→ **Set exercise**
Copy every line of the material word for word, leaving out the pictures.

==== Data in this exercise

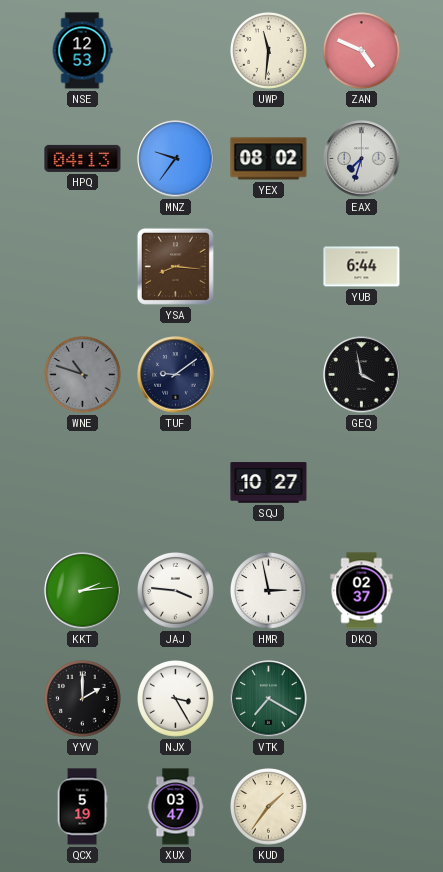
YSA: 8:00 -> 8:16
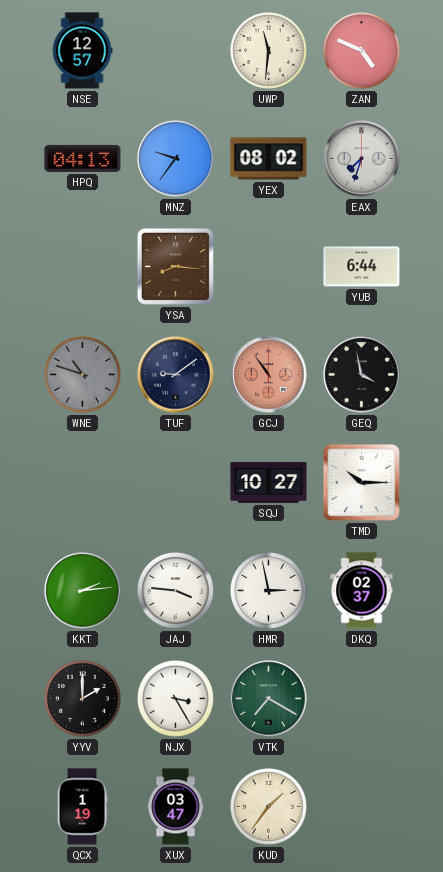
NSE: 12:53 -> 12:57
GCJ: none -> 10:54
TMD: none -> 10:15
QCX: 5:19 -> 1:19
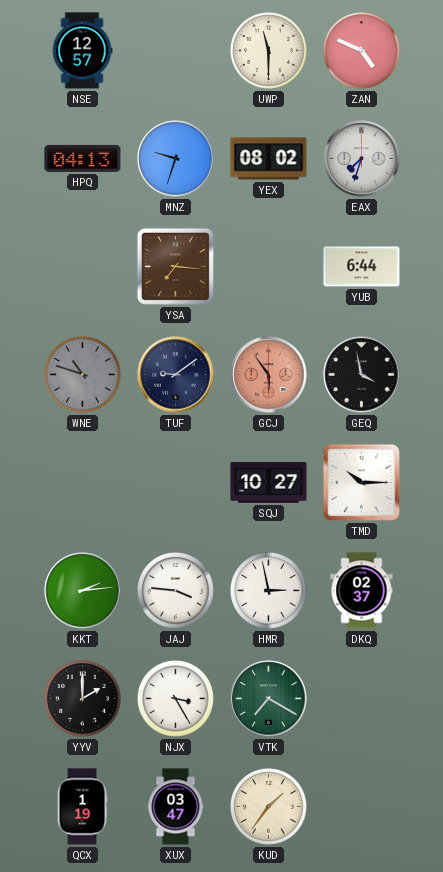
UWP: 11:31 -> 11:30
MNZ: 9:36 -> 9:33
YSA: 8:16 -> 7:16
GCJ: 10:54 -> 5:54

========

→ **Exercise solution**
YSA: 8:00 -> 8:16
NSE: 12:53 -> 12:57
GCJ: none -> 10:54
TMD: none -> 10:15
QCX: 5:19 -> 1:19
UWP: 11:31 -> 11:30
MNZ: 9:36 -> 9:33
YSA: 8:16 -> 7:16
GCJ: 10:54 -> 5:54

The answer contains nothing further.